● **Task to carry out**:
The expected result is the full set of records, copied precisely, with images dropped.

─── Data section

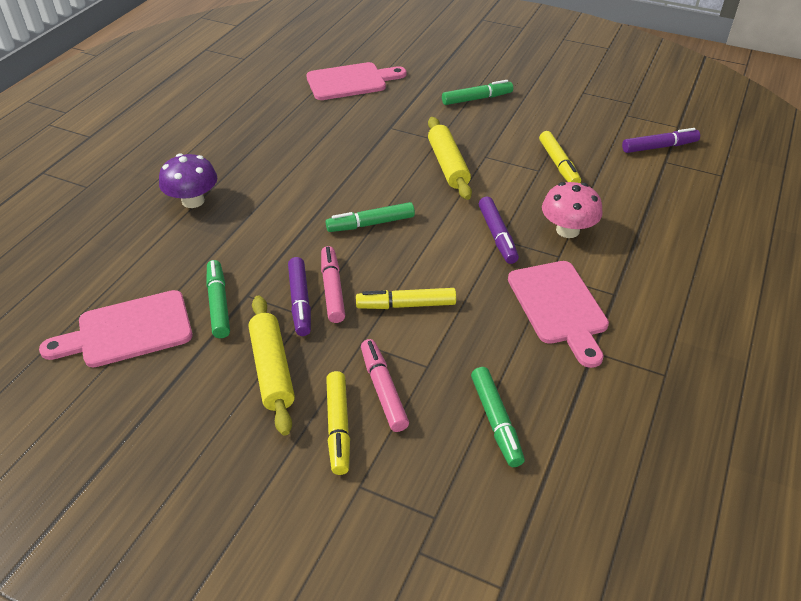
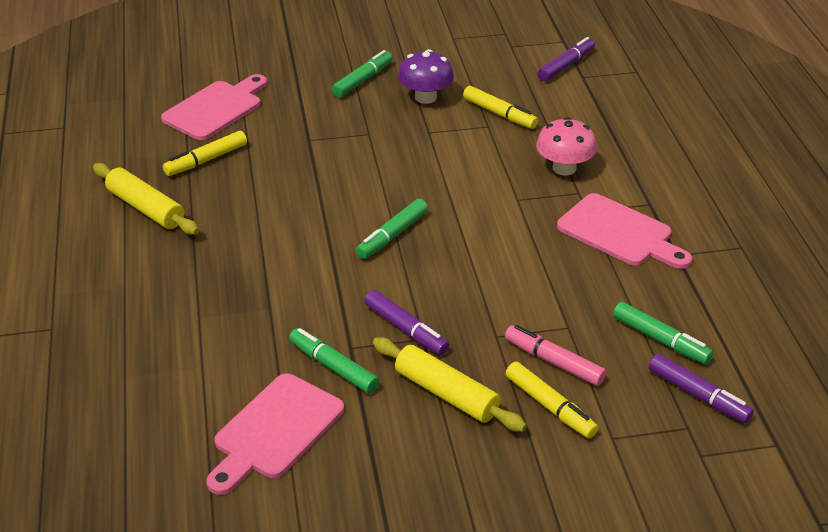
camera: 35 degrees left, 5 degrees down
(193, 201) = (191, 291): purple mushroom -> purple mushroom (425, 97)
(332, 289) = (422, 306): pink marker -> none
(406, 305) = (499, 288): yellow marker -> yellow marker (206, 160)
(448, 165) = (403, 154): yellow rolling pin -> yellow rolling pin (146, 208)
(497, 235) = (512, 197): purple marker -> purple marker (698, 395)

──────

● **Answer below**:
camera: 35 degrees left, 5 degrees down
(193, 201) = (191, 291): purple mushroom -> purple mushroom (425, 97)
(332, 289) = (422, 306): pink marker -> none
(406, 305) = (499, 288): yellow marker -> yellow marker (206, 160)
(448, 165) = (403, 154): yellow rolling pin -> yellow rolling pin (146, 208)
(497, 235) = (512, 197): purple marker -> purple marker (698, 395)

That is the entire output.